▼
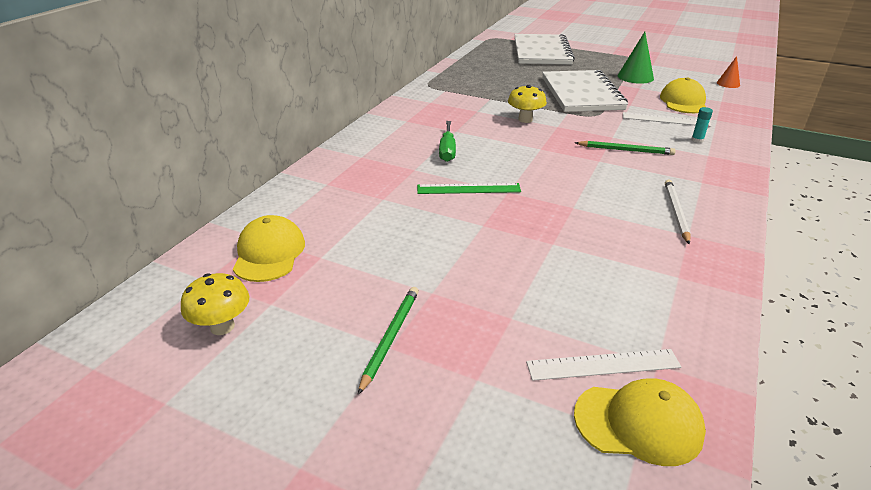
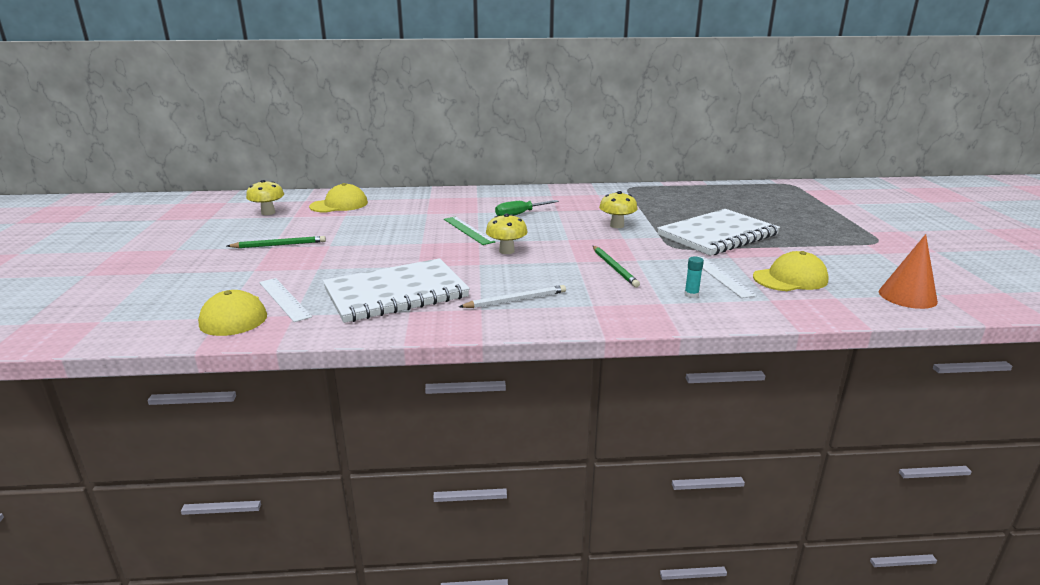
camera: 60 degrees right, 10 degrees down
(542, 52) = (797, 205): white notebook -> white notebook (396, 293)
(548, 184) = (506, 251): none -> yellow mushroom
(635, 77) = (817, 250): green cone -> none
(728, 84) = (907, 296): orange cone -> orange cone, size x1.65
▲
» Description of the task: Copy all lines from the data above that contain the word "cone".

» Result of the exercise:
(635, 77) = (817, 250): green cone -> none
(728, 84) = (907, 296): orange cone -> orange cone, size x1.65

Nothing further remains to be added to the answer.